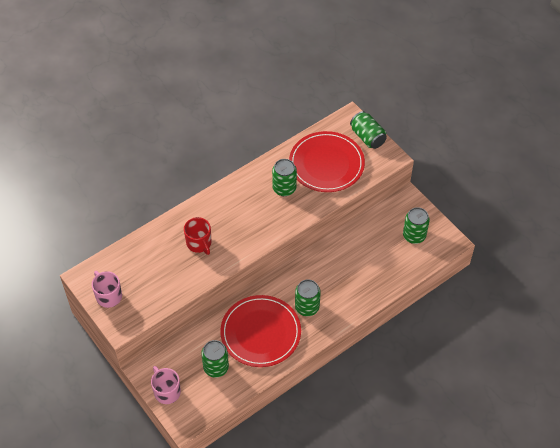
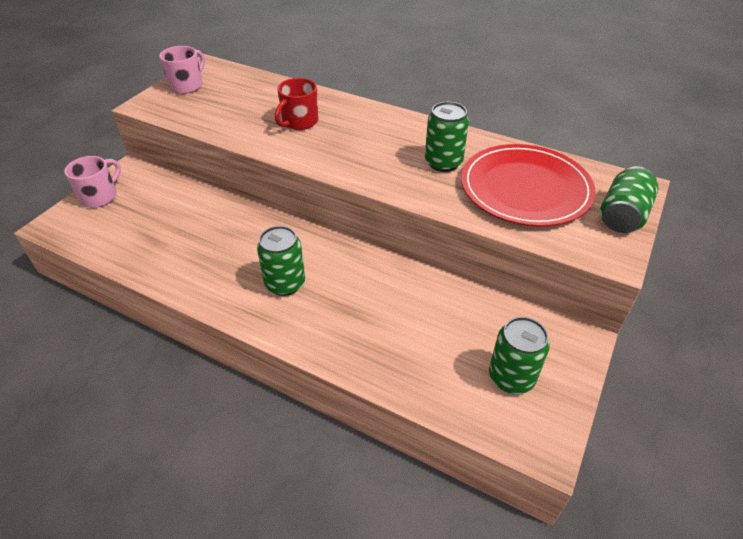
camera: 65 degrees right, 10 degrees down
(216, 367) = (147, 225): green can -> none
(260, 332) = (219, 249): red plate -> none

==

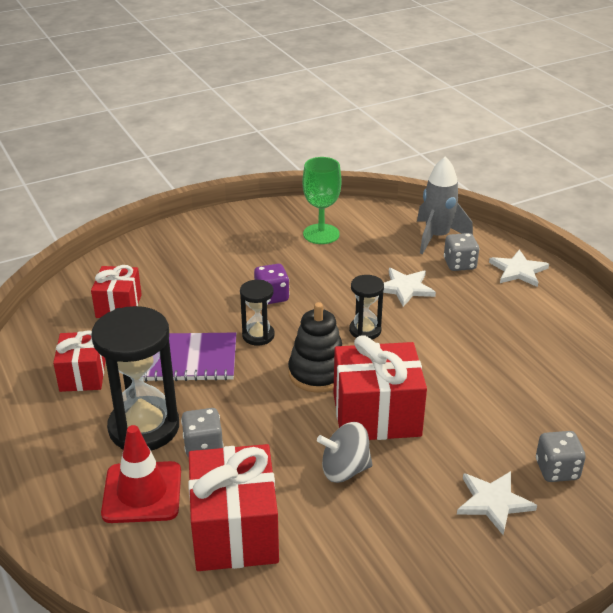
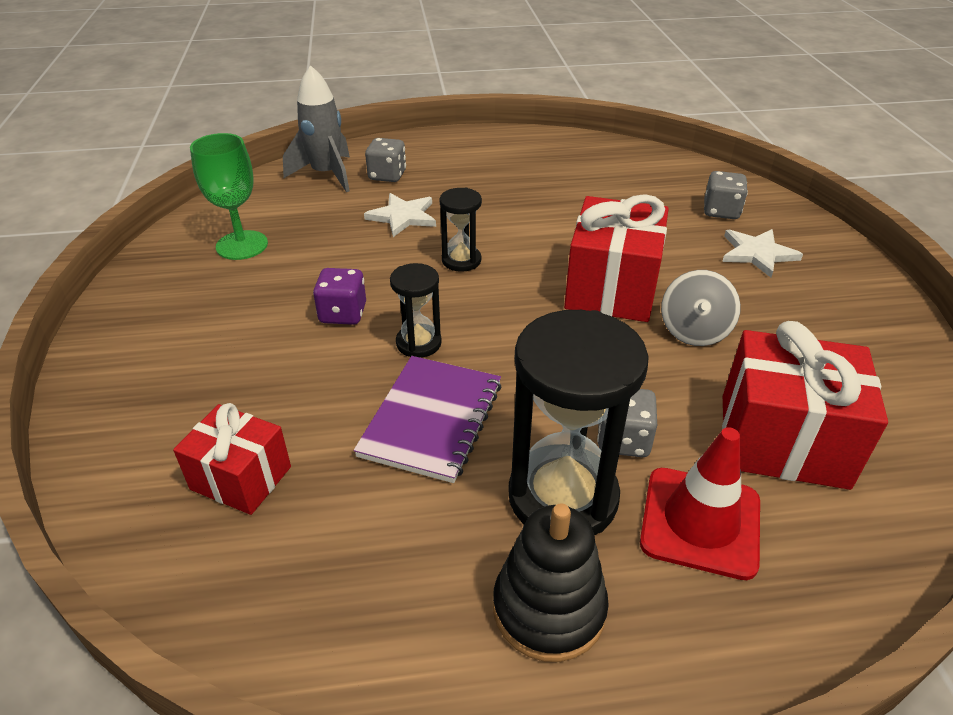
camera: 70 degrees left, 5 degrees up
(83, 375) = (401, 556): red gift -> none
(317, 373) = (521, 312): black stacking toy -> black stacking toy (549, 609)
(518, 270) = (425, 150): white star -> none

Required work:
Identify each line in the records above containing the word "degrees"; copy those lines.

Output of the exercise:
camera: 65 degrees right, 10 degrees down
camera: 70 degrees left, 5 degrees up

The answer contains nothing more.